=== Section Start ===

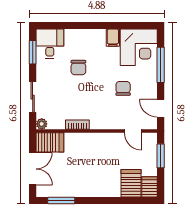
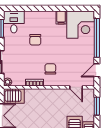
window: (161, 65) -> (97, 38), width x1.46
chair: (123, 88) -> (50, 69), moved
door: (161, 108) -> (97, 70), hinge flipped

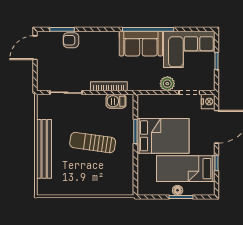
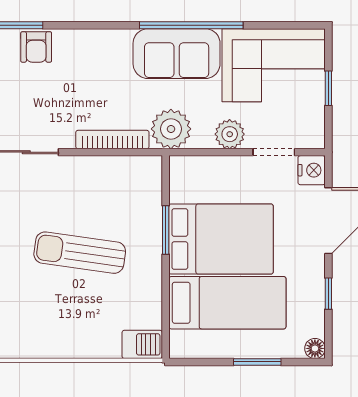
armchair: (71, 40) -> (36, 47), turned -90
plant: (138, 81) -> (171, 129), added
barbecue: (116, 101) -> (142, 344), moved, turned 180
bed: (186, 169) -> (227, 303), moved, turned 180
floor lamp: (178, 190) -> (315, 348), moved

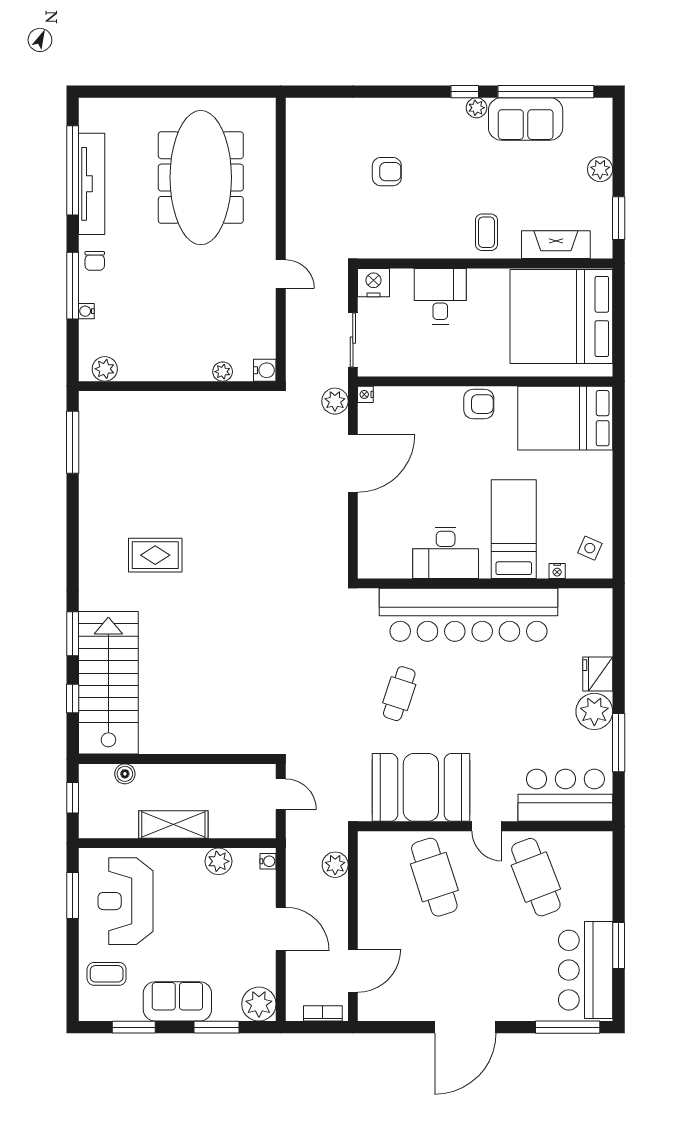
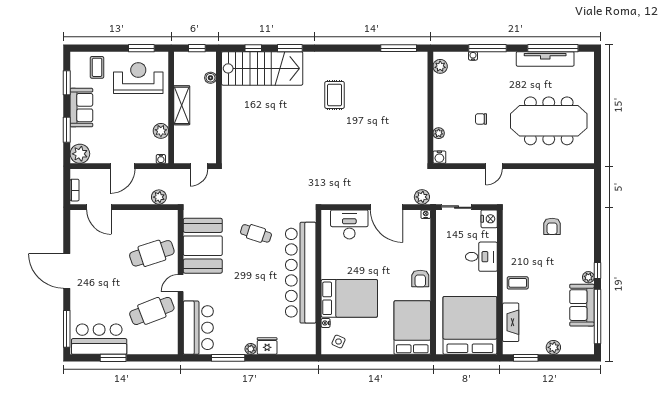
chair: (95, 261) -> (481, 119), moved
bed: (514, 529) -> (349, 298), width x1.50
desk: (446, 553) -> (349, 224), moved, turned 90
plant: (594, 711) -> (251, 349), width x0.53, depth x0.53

=== Section End ===

Which lines above carry the string "moved"? Copy those lines.

■ SOLUTION BELOW ■
chair: (123, 88) -> (50, 69), moved
barbecue: (116, 101) -> (142, 344), moved, turned 180
bed: (186, 169) -> (227, 303), moved, turned 180
floor lamp: (178, 190) -> (315, 348), moved
chair: (95, 261) -> (481, 119), moved
desk: (446, 553) -> (349, 224), moved, turned 90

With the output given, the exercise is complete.